**EXERCISE AIM**
When the data below is printed, every line must match exactly and the images must be absent.

**SUPPLIED INFORMATION**
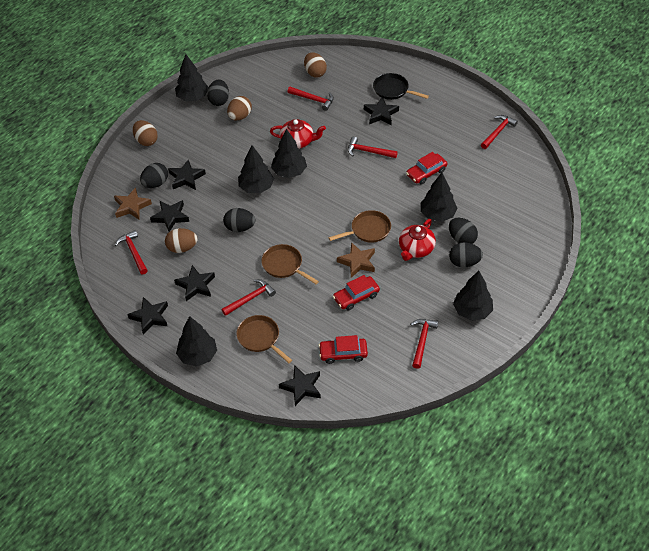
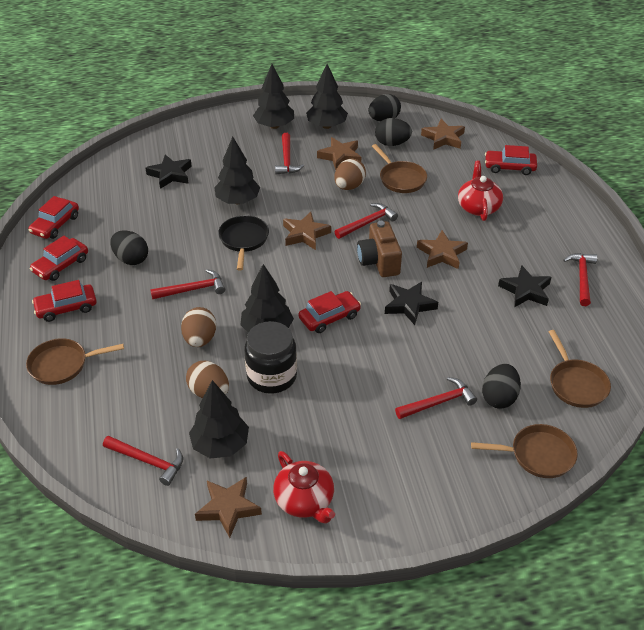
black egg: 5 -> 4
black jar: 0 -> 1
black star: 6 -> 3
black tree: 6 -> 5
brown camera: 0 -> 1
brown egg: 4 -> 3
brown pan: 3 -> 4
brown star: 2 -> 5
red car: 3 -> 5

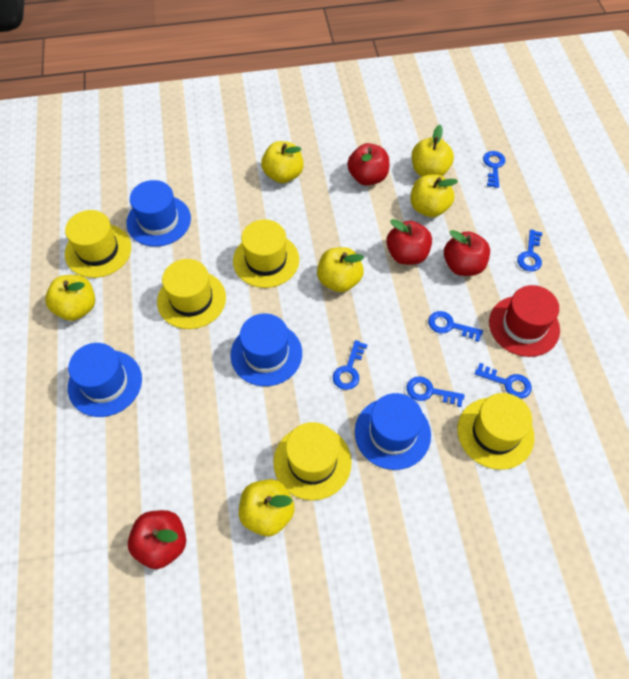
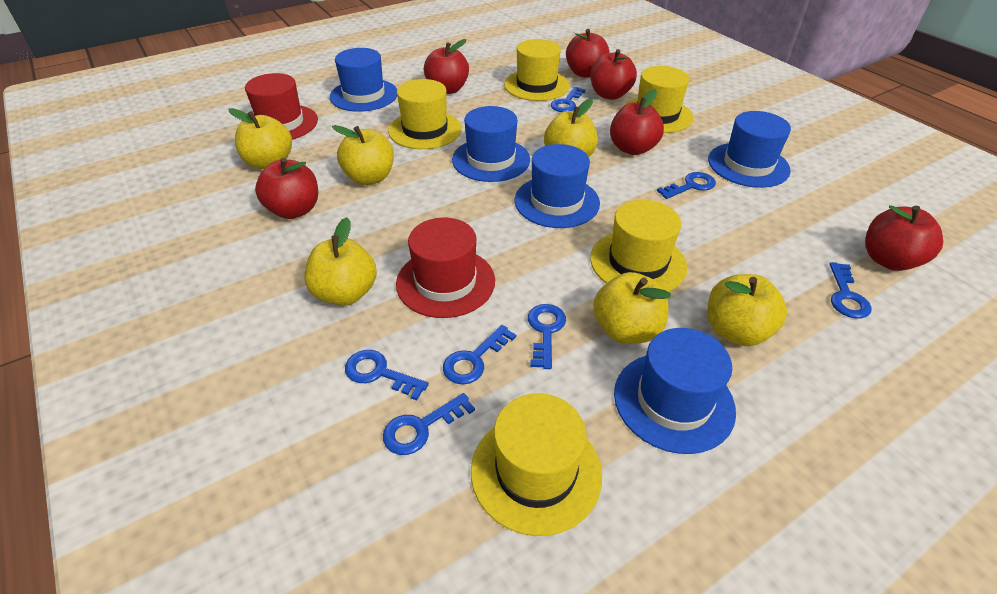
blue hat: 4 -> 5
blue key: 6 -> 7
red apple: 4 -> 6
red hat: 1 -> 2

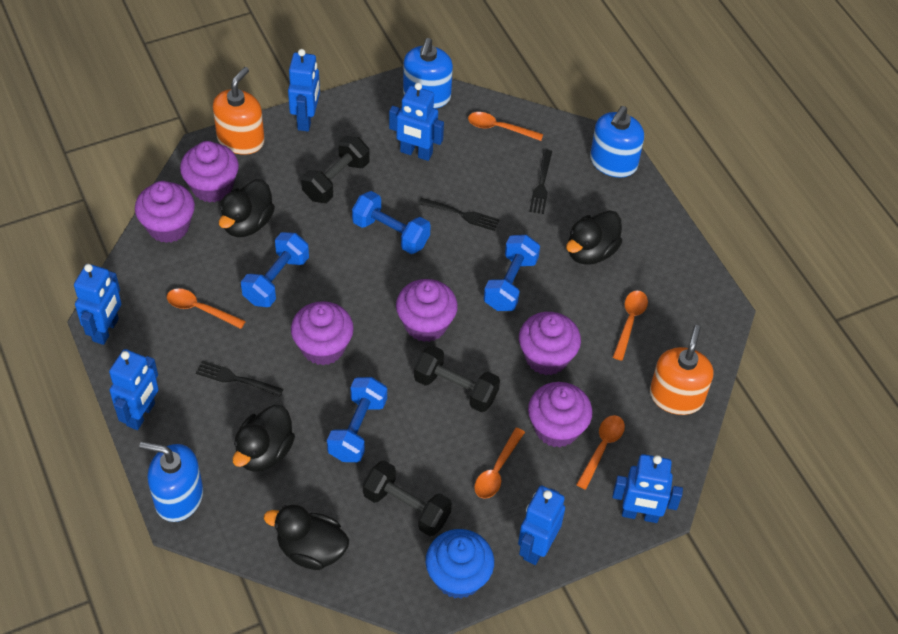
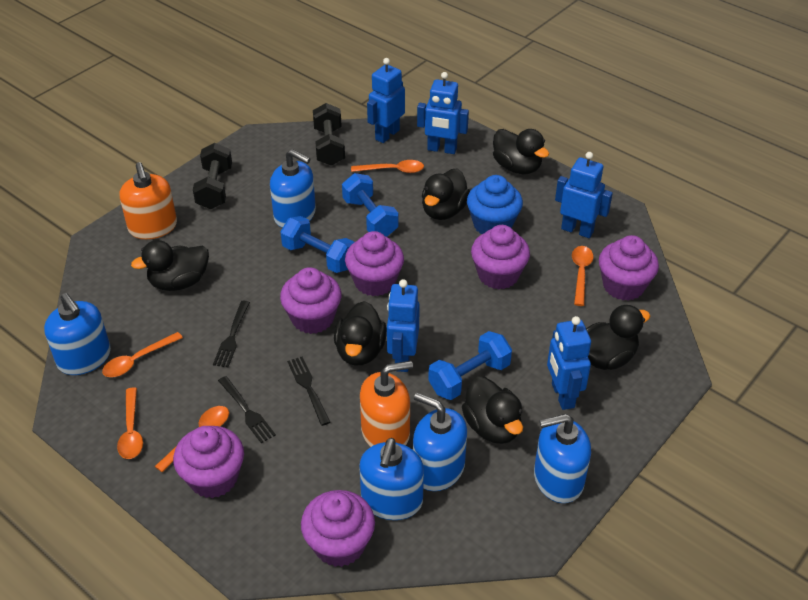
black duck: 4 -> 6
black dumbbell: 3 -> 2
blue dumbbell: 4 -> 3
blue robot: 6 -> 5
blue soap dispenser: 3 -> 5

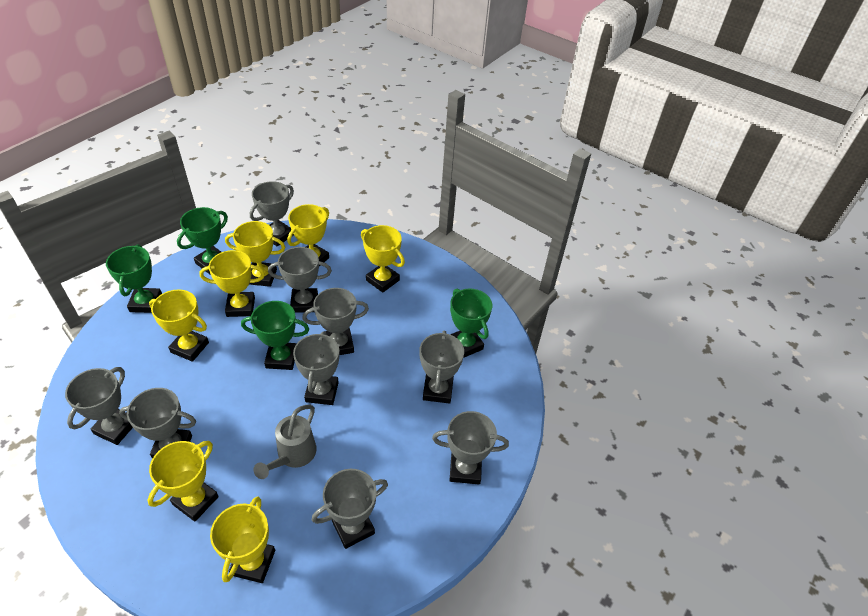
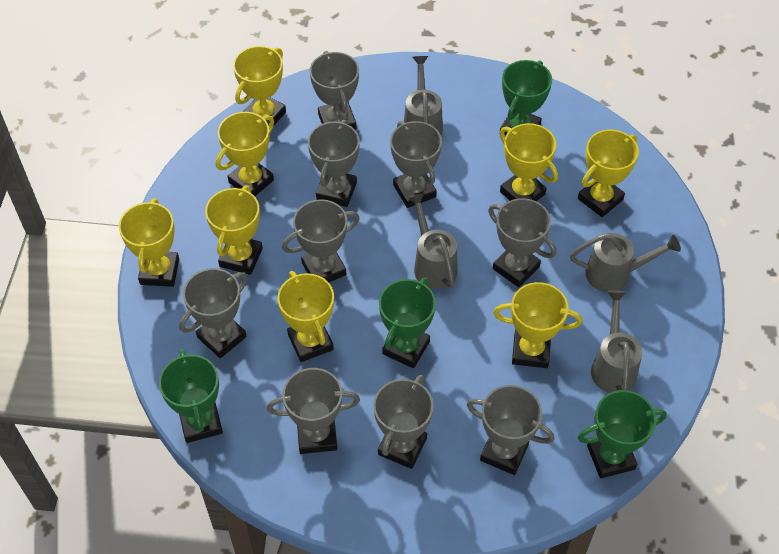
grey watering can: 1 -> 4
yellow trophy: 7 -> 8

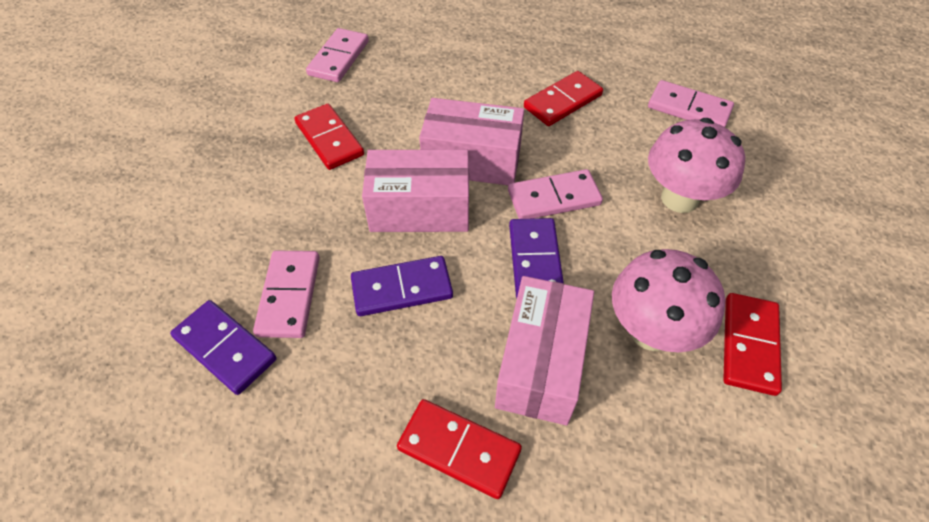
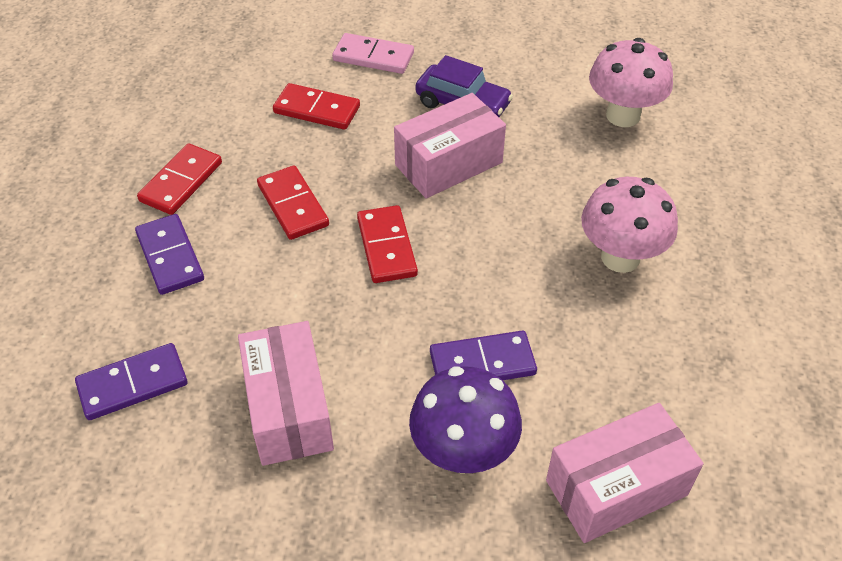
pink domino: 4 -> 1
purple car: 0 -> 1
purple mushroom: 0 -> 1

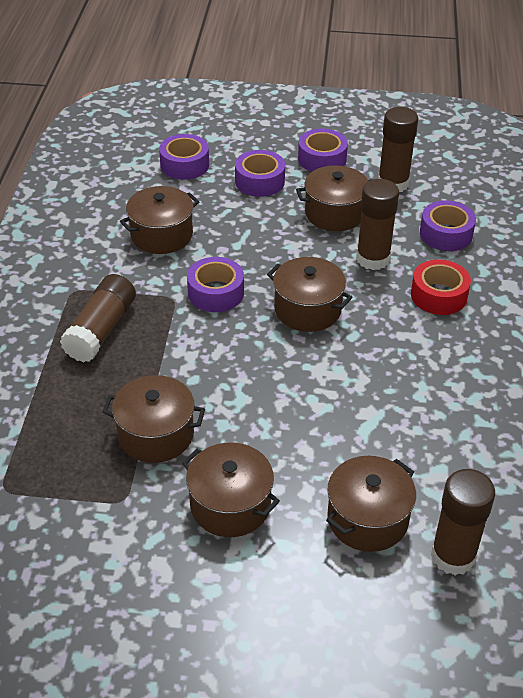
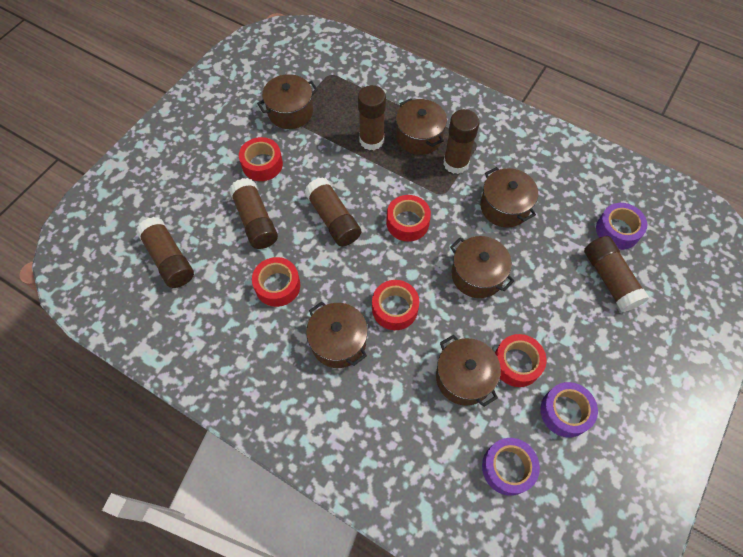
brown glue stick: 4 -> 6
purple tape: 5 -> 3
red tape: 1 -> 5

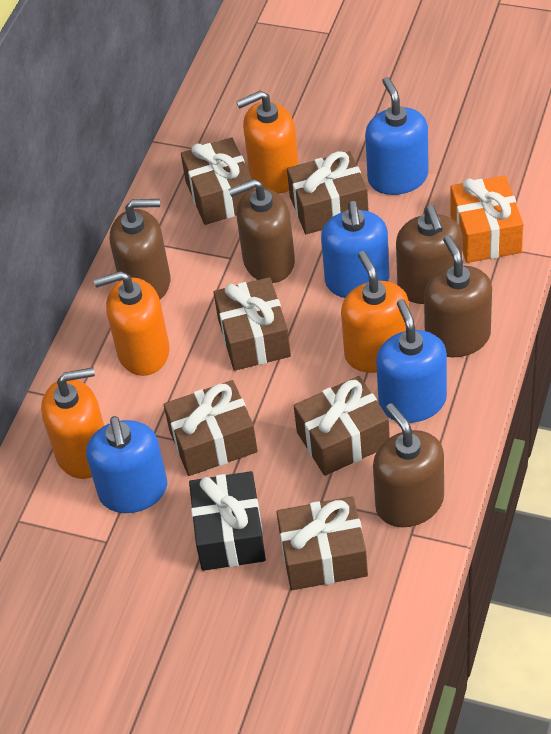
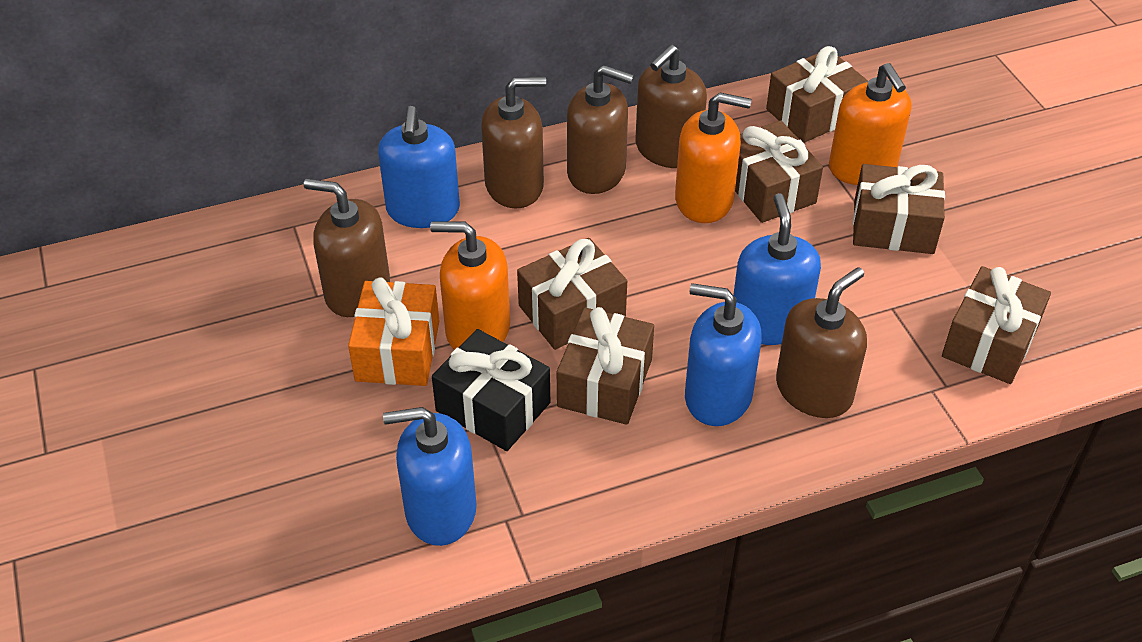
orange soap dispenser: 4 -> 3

**SOLUTION TO THIS EXERCISE**
black egg: 5 -> 4
black jar: 0 -> 1
black star: 6 -> 3
black tree: 6 -> 5
brown camera: 0 -> 1
brown egg: 4 -> 3
brown pan: 3 -> 4
brown star: 2 -> 5
red car: 3 -> 5

blue hat: 4 -> 5
blue key: 6 -> 7
red apple: 4 -> 6
red hat: 1 -> 2

black duck: 4 -> 6
black dumbbell: 3 -> 2
blue dumbbell: 4 -> 3
blue robot: 6 -> 5
blue soap dispenser: 3 -> 5

grey watering can: 1 -> 4
yellow trophy: 7 -> 8

pink domino: 4 -> 1
purple car: 0 -> 1
purple mushroom: 0 -> 1

brown glue stick: 4 -> 6
purple tape: 5 -> 3
red tape: 1 -> 5

orange soap dispenser: 4 -> 3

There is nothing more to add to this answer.